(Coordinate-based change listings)
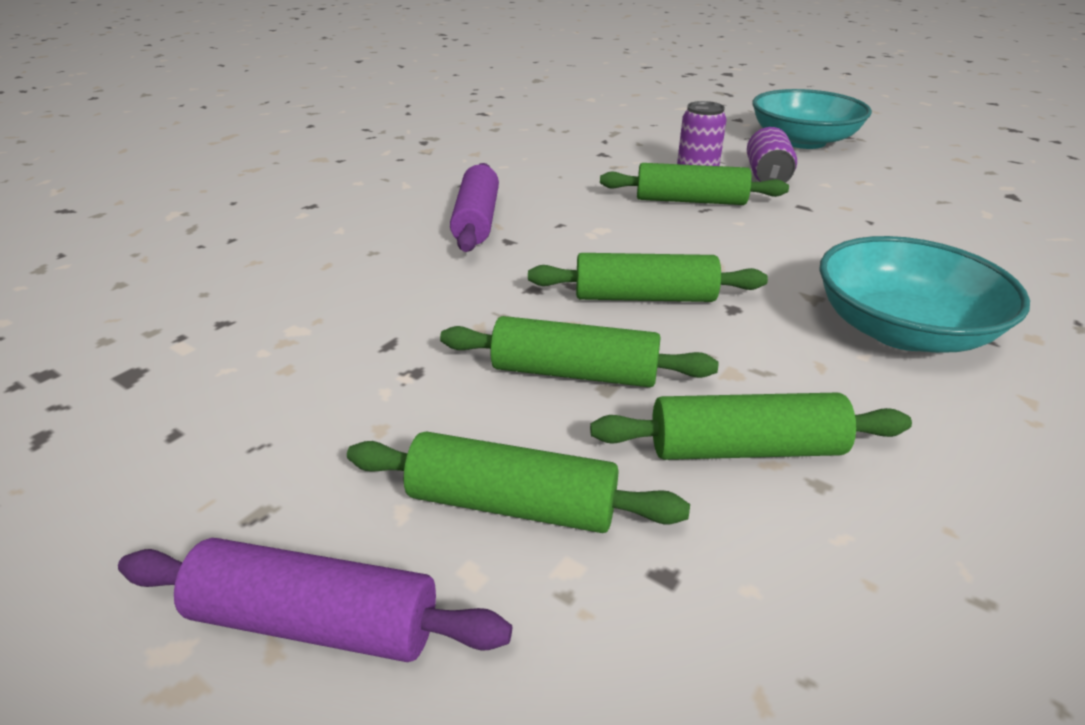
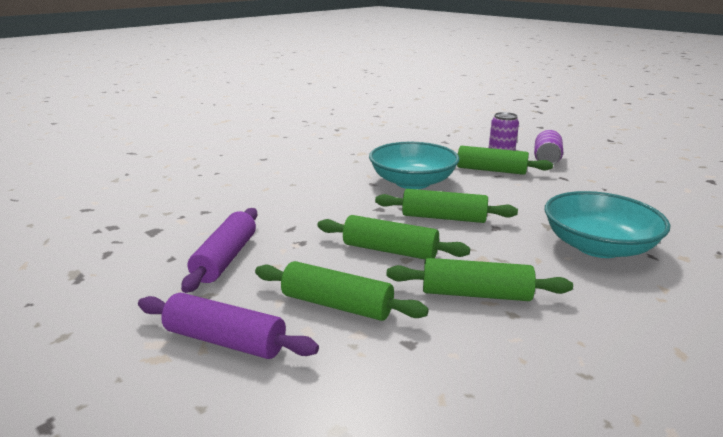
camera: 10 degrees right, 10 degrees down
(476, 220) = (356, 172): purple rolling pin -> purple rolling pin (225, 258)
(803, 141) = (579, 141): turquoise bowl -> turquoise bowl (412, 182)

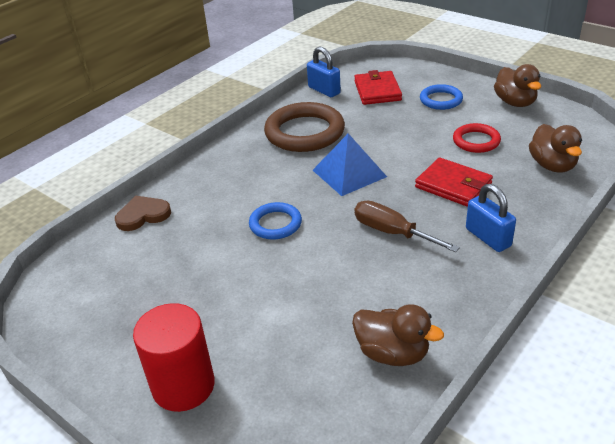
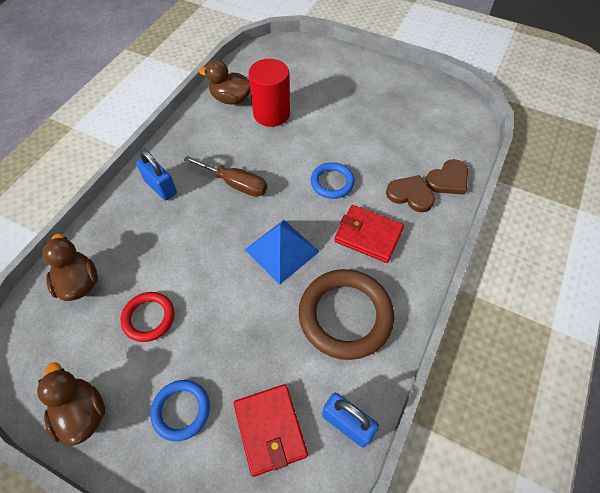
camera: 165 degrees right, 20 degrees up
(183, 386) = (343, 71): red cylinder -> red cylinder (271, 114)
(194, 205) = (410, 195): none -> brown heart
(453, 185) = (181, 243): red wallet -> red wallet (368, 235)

- **TASK ITEM**
From the records, copy every line that has the string "right" in it.

- **ANSWER**
camera: 10 degrees right, 10 degrees down
camera: 165 degrees right, 20 degrees up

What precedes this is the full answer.